Try it:
Copy out the entries exactly, and wherever a picture appears, leave it out.

Information supplied:
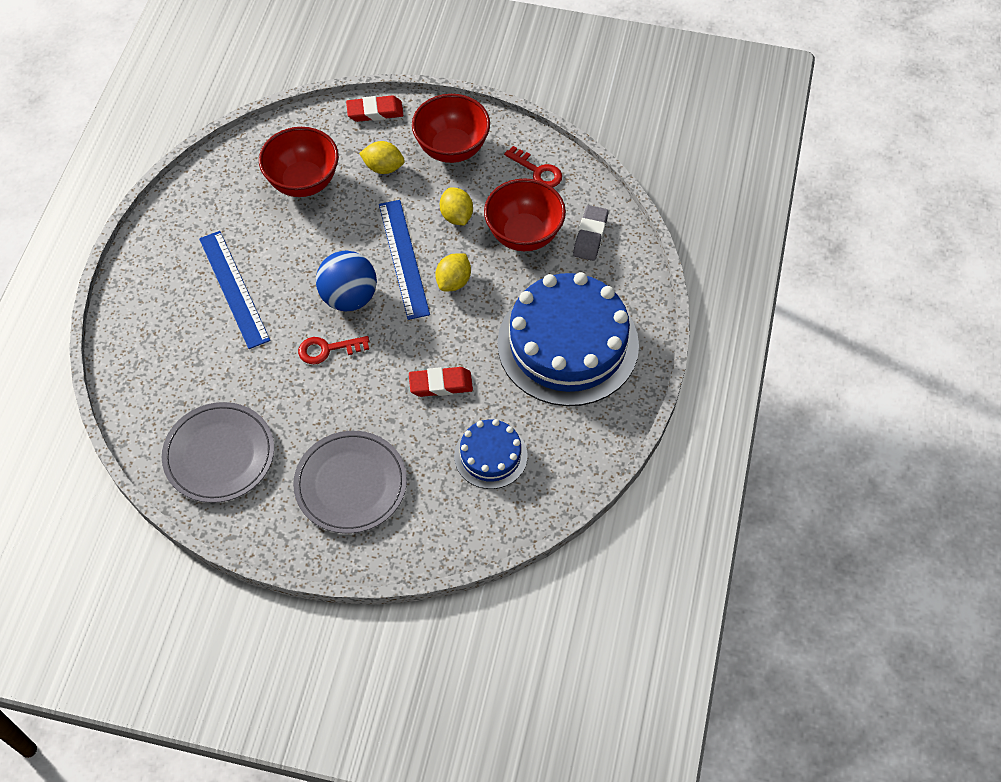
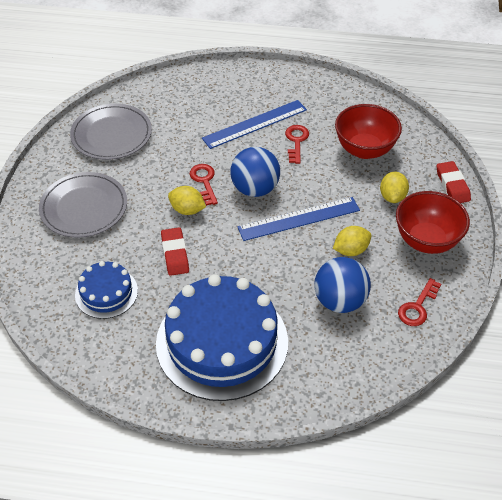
camera: 85 degrees right, 10 degrees down
yellow lemon [435,253,471,291] -> yellow lemon moved to [168,186,206,215]
red bowl [484,178,566,251] -> blue ball [314,257,371,313]
grey eraser [573,205,608,261] -> none
none -> red key [285,125,309,164]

Answer:
camera: 85 degrees right, 10 degrees down
yellow lemon [435,253,471,291] -> yellow lemon moved to [168,186,206,215]
red bowl [484,178,566,251] -> blue ball [314,257,371,313]
grey eraser [573,205,608,261] -> none
none -> red key [285,125,309,164]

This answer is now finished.